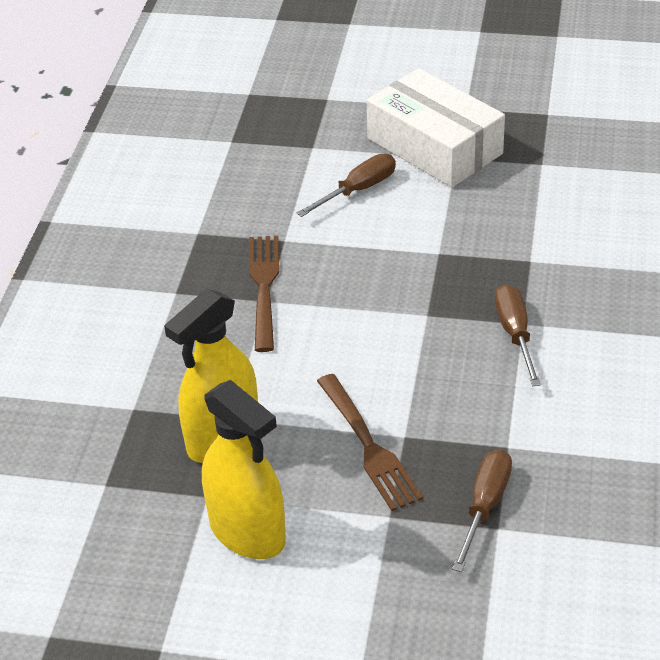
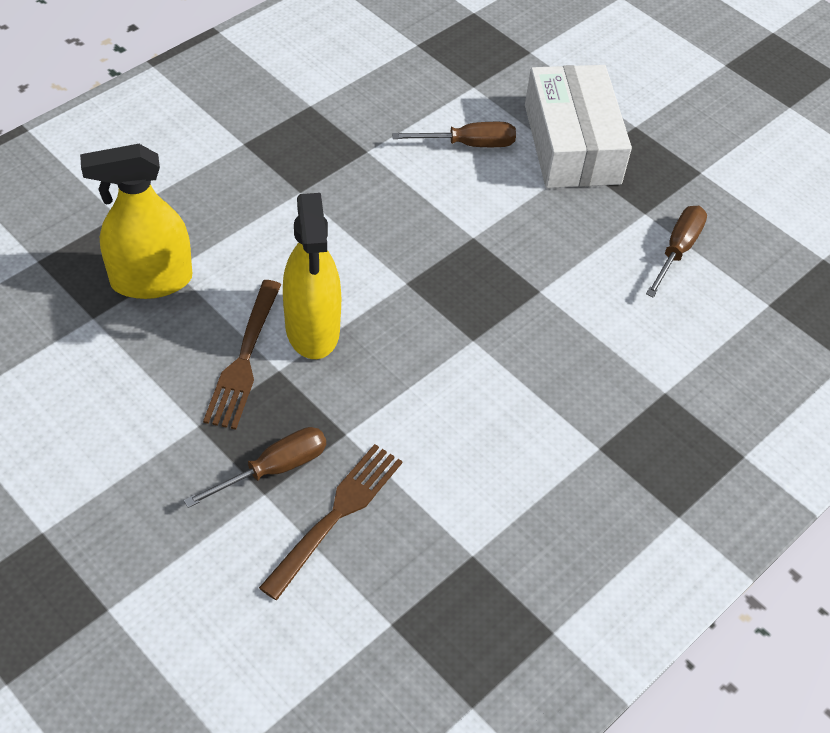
camera: 30 degrees right, 10 degrees up
yellow spray bottle [202,380,286,559] -> yellow spray bottle moved to [283,193,341,359]
brown fork [249,236,279,352] -> brown fork moved to [259,444,403,600]
brown screwdriver [495,284,541,386] -> brown screwdriver moved to [646,206,707,298]

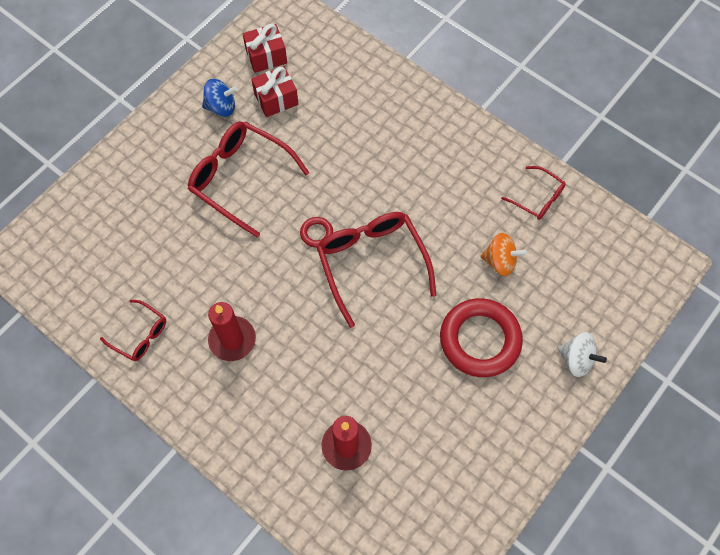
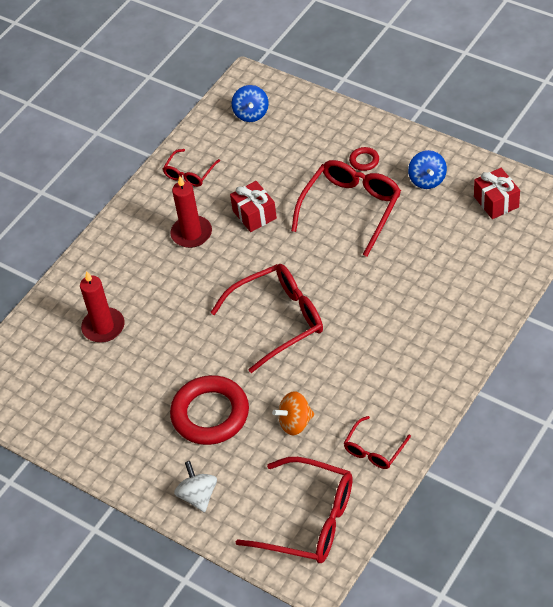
camera: 90 degrees right, 15 degrees down
red gift [251,66,299,117] -> red gift moved to [230,181,277,232]
red ring [300,217,333,248] -> red ring moved to [349,147,379,171]
orange spinning top [480,233,527,276] -> orange spinning top turned 60 degrees clockwise [272,391,315,435]
white spinning top [558,332,607,377] -> white spinning top turned 135 degrees clockwise [174,461,217,512]
none -> blue spinning top [232,85,269,122]
none -> red glasses [236,457,353,563]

____

→ What the task asks:
Read the material above and copy out each line holding "none".

→ Answer space:
none -> blue spinning top [232,85,269,122]
none -> red glasses [236,457,353,563]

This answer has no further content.